- [YOUR GOAL] The required output is the exact run of lines below that opens at the line with "red ellipse at" and closes at the line with "yellow ellipse at".

- [EXTRACTED INFORMATION]
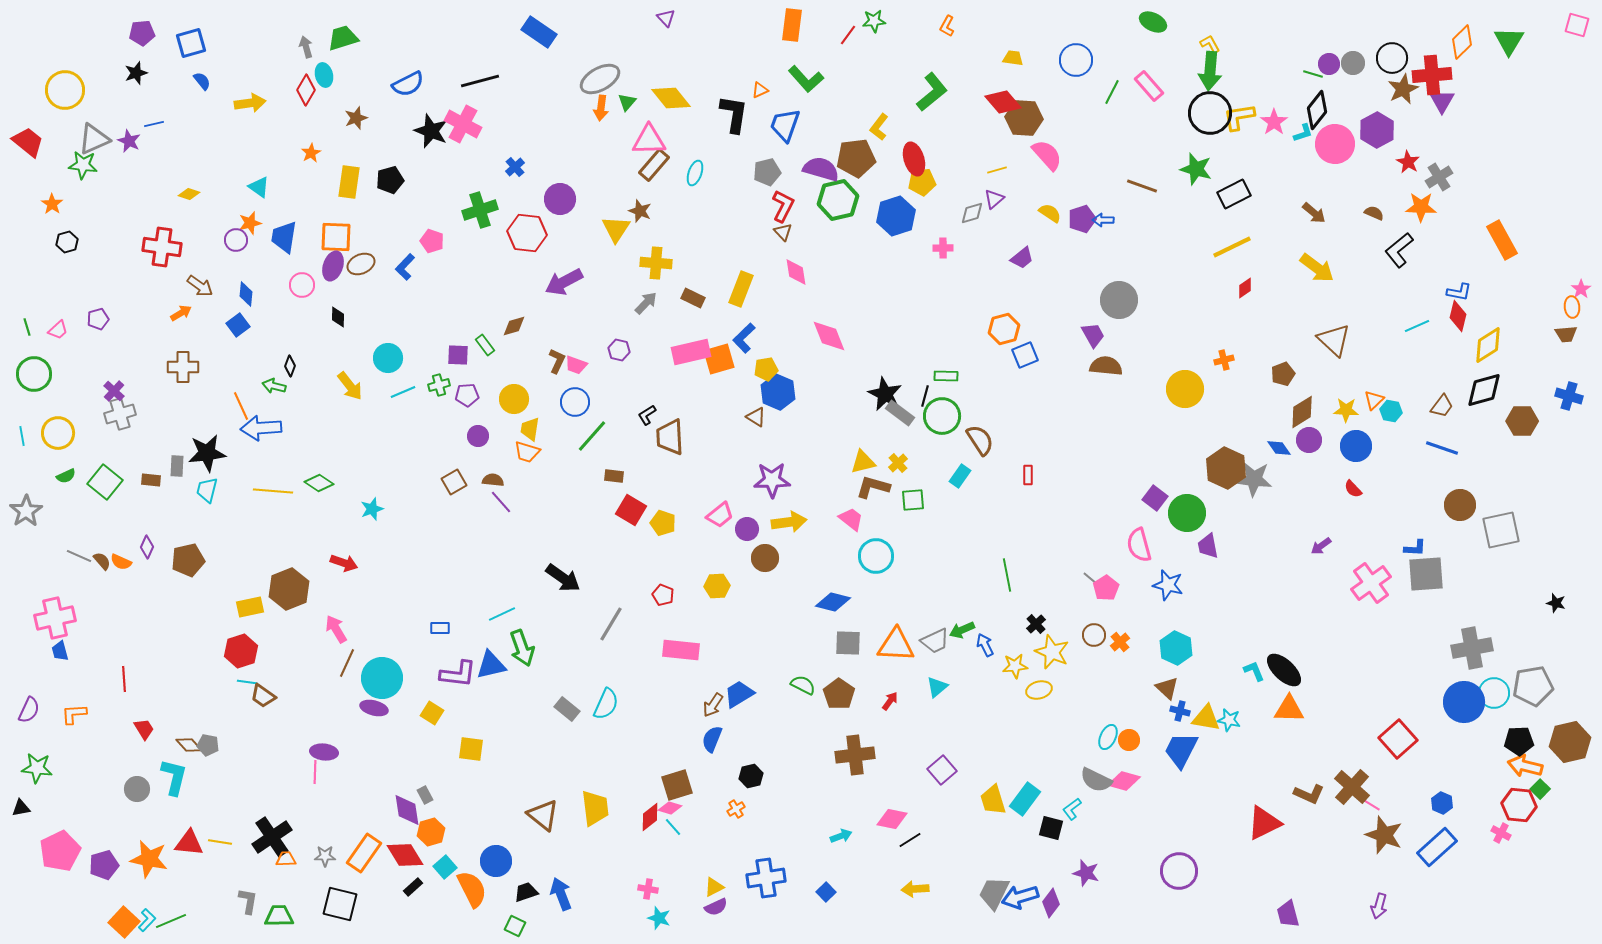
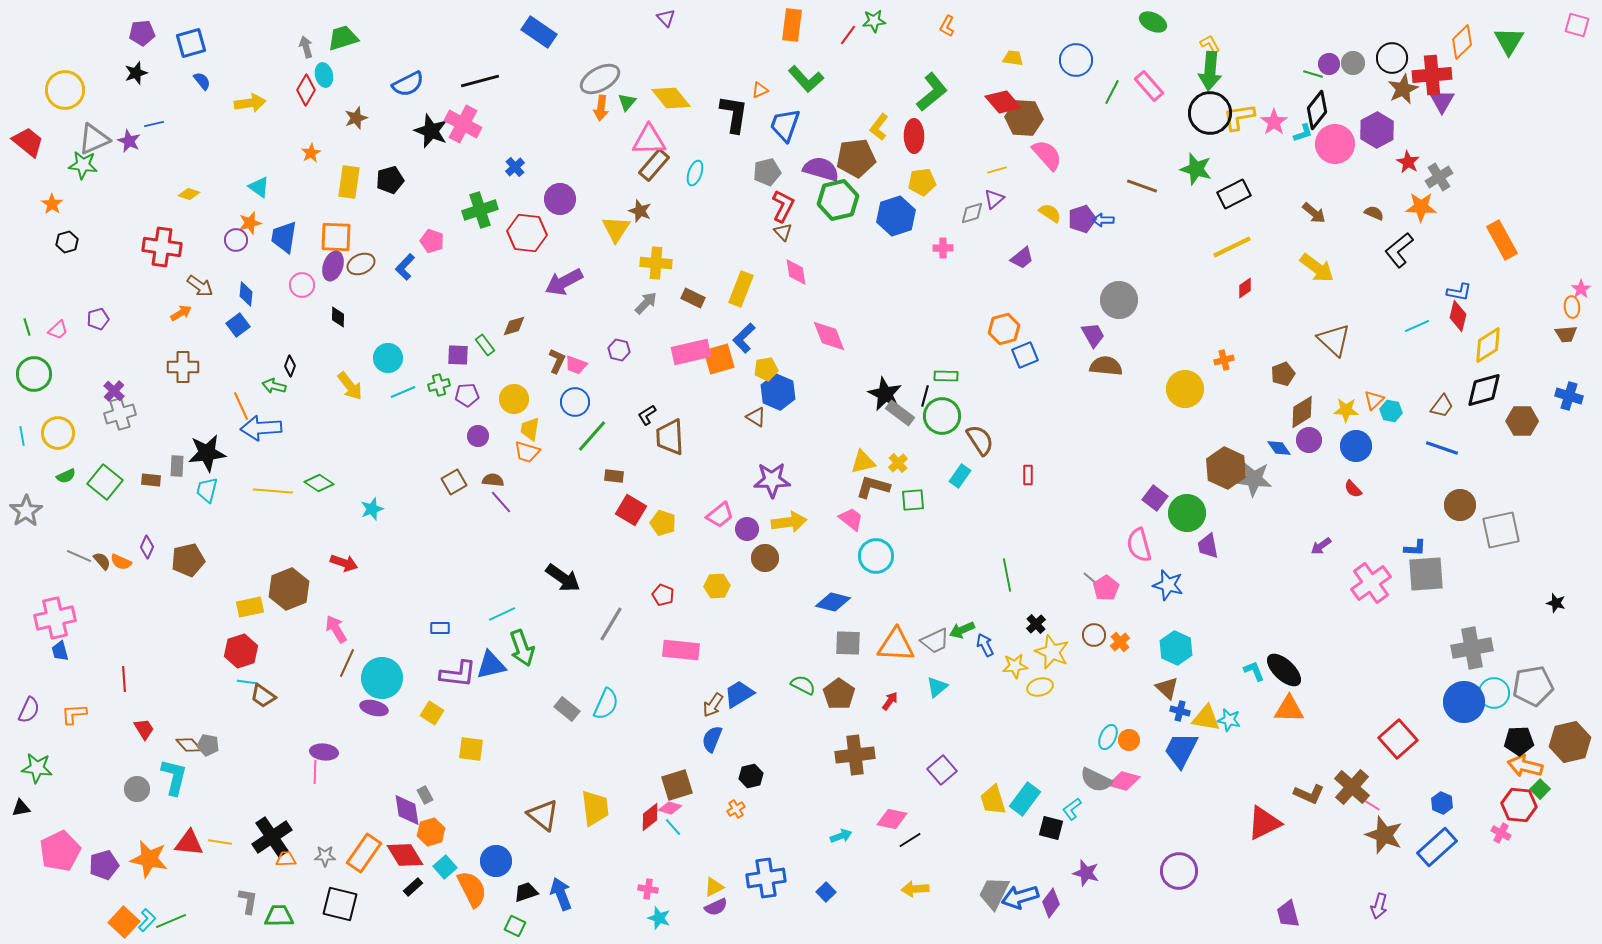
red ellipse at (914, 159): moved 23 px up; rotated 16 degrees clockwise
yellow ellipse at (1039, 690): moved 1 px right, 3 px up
---
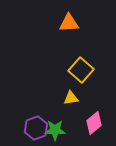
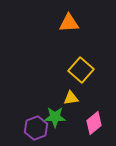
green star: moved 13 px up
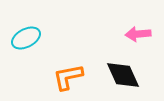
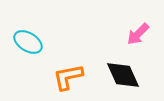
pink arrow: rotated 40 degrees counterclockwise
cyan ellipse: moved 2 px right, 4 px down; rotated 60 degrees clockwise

- [RESPONSE TO THE EXERCISE]
red ellipse at (914, 159): moved 23 px up; rotated 16 degrees clockwise
yellow ellipse at (1039, 690): moved 1 px right, 3 px up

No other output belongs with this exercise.